/---

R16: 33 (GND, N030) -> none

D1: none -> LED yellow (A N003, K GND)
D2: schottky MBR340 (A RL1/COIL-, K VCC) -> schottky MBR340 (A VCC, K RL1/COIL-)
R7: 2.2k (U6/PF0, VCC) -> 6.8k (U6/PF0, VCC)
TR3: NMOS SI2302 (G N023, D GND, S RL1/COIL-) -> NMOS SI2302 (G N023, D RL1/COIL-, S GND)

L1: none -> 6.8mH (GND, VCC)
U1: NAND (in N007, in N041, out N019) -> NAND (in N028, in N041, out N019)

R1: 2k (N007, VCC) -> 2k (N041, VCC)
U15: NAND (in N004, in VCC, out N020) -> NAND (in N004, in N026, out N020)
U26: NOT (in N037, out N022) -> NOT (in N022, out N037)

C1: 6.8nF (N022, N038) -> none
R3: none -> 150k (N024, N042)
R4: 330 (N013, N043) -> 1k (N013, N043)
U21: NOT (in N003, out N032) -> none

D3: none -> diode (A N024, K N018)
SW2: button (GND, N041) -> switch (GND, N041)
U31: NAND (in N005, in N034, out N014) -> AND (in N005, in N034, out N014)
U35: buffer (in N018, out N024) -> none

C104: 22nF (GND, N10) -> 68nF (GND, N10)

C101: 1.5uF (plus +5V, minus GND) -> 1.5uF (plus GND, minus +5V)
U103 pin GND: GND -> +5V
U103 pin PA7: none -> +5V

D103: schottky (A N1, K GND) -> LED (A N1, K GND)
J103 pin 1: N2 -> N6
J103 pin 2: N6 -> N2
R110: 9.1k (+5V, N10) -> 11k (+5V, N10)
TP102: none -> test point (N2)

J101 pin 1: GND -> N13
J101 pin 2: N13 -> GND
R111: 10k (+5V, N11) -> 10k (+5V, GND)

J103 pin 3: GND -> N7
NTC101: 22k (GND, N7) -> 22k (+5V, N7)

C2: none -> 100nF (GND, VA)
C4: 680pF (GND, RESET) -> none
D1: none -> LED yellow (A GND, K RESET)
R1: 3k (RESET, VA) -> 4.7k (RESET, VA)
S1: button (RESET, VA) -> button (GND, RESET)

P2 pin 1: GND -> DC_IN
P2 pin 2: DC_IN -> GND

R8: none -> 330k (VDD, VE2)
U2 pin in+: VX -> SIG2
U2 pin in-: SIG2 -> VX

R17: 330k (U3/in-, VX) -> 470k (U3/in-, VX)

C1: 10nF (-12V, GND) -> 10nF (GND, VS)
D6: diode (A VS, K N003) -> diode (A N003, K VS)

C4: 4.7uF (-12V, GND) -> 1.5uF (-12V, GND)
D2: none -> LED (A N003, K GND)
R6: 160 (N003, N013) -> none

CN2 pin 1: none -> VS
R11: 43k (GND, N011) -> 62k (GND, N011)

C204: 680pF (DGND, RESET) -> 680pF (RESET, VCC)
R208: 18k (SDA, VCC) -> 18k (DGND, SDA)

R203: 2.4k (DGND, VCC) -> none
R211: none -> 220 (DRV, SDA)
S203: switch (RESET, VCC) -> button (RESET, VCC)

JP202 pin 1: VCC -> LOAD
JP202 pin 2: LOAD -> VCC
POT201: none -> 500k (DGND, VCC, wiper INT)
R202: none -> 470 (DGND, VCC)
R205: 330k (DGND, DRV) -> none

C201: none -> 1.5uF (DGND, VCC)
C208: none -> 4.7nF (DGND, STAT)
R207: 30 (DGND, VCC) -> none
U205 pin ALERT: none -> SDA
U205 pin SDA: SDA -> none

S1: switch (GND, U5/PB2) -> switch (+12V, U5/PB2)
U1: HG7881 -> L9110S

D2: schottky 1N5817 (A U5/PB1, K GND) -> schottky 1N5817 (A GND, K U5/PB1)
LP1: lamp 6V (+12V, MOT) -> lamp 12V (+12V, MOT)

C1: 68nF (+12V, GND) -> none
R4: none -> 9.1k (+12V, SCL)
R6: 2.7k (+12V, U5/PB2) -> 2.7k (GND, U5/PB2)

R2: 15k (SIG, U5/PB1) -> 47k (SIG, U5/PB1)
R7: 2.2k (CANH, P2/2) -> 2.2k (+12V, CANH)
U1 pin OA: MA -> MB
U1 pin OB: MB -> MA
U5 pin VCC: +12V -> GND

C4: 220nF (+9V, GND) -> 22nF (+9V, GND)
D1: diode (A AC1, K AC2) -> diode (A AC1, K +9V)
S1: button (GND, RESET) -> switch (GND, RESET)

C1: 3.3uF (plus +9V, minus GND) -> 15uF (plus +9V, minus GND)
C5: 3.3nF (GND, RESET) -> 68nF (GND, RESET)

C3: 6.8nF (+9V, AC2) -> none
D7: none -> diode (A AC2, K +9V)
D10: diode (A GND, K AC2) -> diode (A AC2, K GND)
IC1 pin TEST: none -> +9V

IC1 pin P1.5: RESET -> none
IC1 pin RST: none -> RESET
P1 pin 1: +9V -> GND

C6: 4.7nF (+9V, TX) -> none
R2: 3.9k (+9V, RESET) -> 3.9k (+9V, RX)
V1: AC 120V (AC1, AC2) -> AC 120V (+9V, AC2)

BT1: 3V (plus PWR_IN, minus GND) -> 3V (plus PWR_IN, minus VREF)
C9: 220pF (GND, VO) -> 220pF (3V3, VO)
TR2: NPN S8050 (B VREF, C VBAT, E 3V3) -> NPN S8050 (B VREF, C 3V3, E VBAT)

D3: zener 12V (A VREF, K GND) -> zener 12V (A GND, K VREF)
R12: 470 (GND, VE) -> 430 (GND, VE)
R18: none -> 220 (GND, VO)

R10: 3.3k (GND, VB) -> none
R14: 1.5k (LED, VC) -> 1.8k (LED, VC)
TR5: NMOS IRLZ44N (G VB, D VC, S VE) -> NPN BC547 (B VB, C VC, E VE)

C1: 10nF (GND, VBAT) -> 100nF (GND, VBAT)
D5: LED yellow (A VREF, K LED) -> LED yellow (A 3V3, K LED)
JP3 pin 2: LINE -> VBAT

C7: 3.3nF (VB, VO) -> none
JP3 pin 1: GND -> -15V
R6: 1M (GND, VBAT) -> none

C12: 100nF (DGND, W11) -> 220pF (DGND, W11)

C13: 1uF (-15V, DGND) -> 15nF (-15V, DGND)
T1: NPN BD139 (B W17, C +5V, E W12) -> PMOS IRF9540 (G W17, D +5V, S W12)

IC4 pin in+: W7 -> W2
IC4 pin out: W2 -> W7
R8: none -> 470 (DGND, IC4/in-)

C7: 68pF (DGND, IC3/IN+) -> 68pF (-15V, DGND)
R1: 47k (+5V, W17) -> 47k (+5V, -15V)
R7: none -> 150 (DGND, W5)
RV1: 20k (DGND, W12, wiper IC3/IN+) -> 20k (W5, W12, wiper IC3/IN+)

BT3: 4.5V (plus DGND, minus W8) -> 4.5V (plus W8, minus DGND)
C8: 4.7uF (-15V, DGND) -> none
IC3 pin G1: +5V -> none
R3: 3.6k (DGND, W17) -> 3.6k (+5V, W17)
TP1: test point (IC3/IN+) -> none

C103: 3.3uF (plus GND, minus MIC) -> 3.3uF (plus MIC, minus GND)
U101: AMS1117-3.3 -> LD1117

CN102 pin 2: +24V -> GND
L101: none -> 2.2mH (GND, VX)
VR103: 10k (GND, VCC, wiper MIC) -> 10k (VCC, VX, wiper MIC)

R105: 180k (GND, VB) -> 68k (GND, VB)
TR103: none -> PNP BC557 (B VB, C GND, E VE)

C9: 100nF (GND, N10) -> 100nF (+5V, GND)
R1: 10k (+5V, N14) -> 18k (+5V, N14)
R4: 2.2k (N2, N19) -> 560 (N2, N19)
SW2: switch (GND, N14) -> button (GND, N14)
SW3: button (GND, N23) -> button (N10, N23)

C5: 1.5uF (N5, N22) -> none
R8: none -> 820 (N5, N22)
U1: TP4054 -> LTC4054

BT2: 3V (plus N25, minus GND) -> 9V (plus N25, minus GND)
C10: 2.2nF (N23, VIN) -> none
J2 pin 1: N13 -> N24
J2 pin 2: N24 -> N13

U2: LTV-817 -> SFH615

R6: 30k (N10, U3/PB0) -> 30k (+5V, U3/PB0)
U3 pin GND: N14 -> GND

\---

The expected response is the material above given again line by line, from its first line to the line holding "D3: none -> diode (A N024, K N018)", inclusive.

R16: 33 (GND, N030) -> none

D1: none -> LED yellow (A N003, K GND)
D2: schottky MBR340 (A RL1/COIL-, K VCC) -> schottky MBR340 (A VCC, K RL1/COIL-)
R7: 2.2k (U6/PF0, VCC) -> 6.8k (U6/PF0, VCC)
TR3: NMOS SI2302 (G N023, D GND, S RL1/COIL-) -> NMOS SI2302 (G N023, D RL1/COIL-, S GND)

L1: none -> 6.8mH (GND, VCC)
U1: NAND (in N007, in N041, out N019) -> NAND (in N028, in N041, out N019)

R1: 2k (N007, VCC) -> 2k (N041, VCC)
U15: NAND (in N004, in VCC, out N020) -> NAND (in N004, in N026, out N020)
U26: NOT (in N037, out N022) -> NOT (in N022, out N037)

C1: 6.8nF (N022, N038) -> none
R3: none -> 150k (N024, N042)
R4: 330 (N013, N043) -> 1k (N013, N043)
U21: NOT (in N003, out N032) -> none

D3: none -> diode (A N024, K N018)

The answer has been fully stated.